▶ **PROBLEM DESCRIPTION**
Return the lines below that contain "grey".

>>

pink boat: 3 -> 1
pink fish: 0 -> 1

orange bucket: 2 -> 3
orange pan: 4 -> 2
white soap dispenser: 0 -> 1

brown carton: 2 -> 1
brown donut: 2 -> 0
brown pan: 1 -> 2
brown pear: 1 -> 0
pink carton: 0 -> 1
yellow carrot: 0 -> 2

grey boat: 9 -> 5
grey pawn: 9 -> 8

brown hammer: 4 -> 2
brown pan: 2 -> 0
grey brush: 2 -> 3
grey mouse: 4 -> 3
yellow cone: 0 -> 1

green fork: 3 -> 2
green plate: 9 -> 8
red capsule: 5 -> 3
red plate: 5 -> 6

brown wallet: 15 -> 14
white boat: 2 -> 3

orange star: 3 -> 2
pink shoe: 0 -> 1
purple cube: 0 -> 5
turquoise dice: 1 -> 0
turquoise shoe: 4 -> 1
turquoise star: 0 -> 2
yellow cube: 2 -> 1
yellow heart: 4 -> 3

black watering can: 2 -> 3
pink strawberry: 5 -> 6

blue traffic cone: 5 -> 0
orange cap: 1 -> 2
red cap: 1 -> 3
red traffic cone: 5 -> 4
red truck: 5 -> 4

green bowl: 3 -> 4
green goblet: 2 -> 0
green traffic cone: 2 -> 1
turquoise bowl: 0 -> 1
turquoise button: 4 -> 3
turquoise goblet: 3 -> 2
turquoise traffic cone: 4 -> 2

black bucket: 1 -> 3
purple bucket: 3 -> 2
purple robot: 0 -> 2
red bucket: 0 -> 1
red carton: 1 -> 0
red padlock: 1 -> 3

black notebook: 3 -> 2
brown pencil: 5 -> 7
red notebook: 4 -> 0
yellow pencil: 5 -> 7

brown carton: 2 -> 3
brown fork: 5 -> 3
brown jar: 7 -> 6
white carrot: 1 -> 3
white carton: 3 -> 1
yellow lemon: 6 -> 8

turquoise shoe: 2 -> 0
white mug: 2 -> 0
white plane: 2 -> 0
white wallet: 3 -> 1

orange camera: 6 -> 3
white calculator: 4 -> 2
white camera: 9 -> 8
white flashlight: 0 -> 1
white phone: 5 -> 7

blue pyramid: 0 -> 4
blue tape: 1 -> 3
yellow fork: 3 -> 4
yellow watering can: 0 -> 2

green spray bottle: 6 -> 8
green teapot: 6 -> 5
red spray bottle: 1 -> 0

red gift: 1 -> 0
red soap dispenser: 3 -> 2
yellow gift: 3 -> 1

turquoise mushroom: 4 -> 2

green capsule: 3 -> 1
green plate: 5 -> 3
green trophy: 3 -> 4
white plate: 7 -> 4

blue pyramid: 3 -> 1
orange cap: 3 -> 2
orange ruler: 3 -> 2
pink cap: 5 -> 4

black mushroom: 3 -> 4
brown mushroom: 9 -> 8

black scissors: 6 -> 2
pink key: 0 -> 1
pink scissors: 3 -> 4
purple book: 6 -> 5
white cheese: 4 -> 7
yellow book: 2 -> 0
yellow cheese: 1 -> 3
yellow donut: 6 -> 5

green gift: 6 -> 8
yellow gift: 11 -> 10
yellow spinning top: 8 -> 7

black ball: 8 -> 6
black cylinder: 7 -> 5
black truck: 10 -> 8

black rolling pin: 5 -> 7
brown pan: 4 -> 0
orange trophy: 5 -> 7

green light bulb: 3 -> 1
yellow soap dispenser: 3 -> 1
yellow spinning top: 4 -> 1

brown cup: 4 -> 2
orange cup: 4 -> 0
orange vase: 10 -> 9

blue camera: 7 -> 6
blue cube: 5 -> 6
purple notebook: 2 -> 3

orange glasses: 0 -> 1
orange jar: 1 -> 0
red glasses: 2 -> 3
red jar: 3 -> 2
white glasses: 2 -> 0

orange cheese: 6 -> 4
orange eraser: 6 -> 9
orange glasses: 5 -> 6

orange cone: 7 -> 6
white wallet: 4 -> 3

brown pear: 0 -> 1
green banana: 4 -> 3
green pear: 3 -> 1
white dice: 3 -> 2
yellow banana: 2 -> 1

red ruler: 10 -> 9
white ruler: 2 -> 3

<<

▶ **REPLY**
grey boat: 9 -> 5
grey pawn: 9 -> 8
grey brush: 2 -> 3
grey mouse: 4 -> 3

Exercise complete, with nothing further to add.